== Required action ==
Your task is to find every line in the records that holds the string "white" and copy it.

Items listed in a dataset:

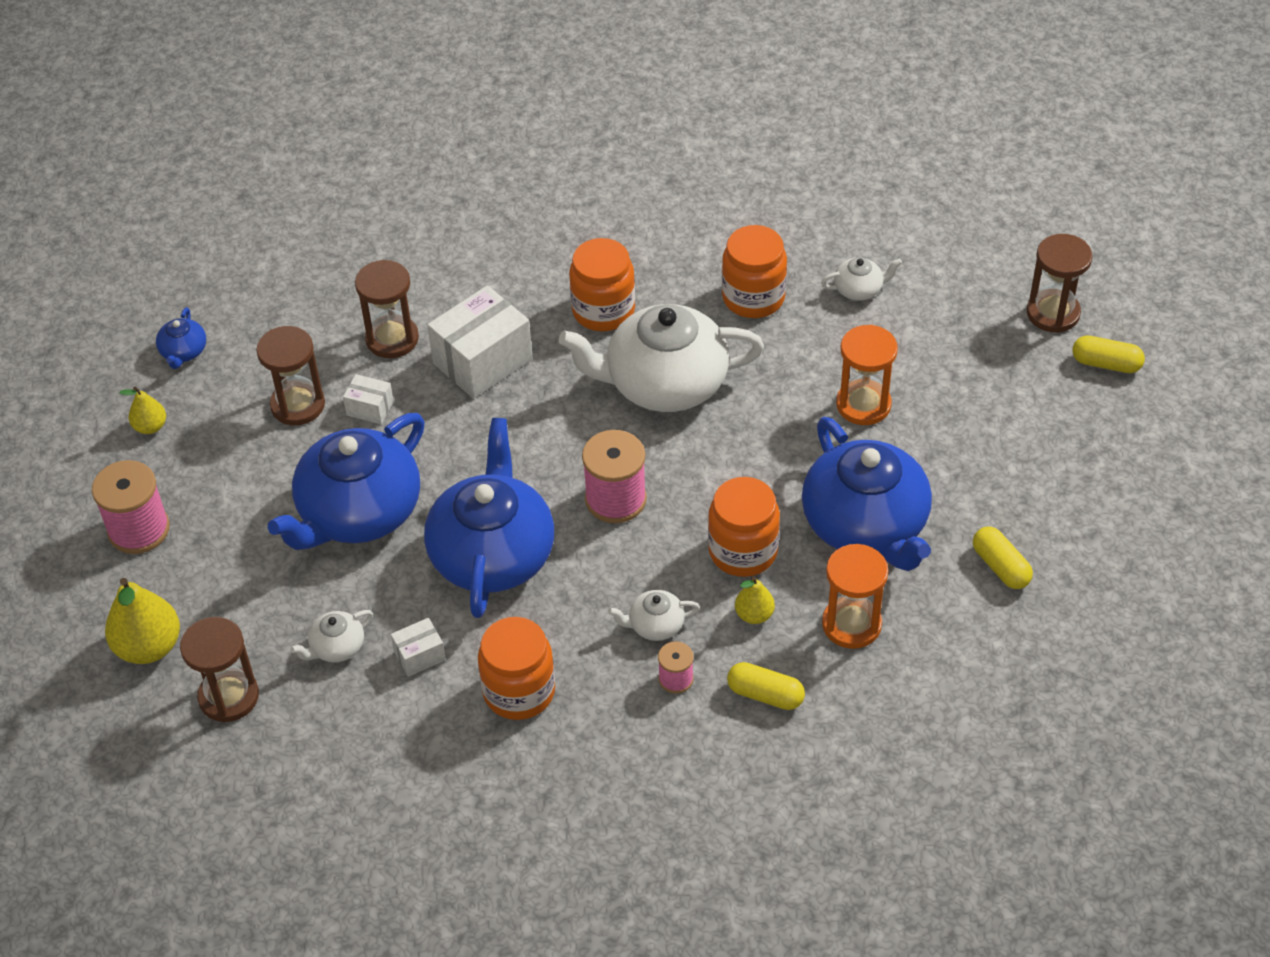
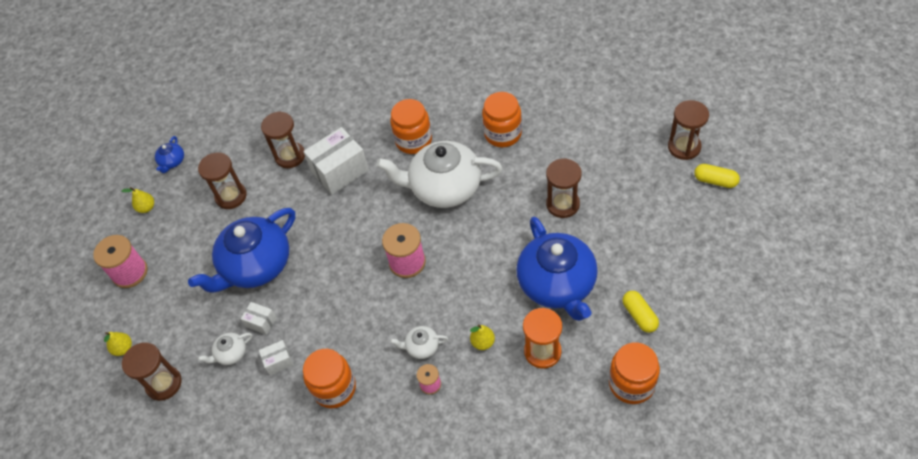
camera: 10 degrees right, 5 degrees up
(149, 646) = (123, 348): yellow pear -> yellow pear, size x0.55
(370, 408) = (271, 199): white box -> white box (261, 322)
(493, 553) = (330, 295): blue teapot -> none
(743, 551) = (480, 299): orange jar -> orange jar (631, 383)
(765, 695) = (484, 398): yellow capsule -> none
(859, 289) = (566, 130): white teapot -> none
(863, 404) = (562, 204): orange hourglass -> brown hourglass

== Written answer ==
(370, 408) = (271, 199): white box -> white box (261, 322)
(859, 289) = (566, 130): white teapot -> none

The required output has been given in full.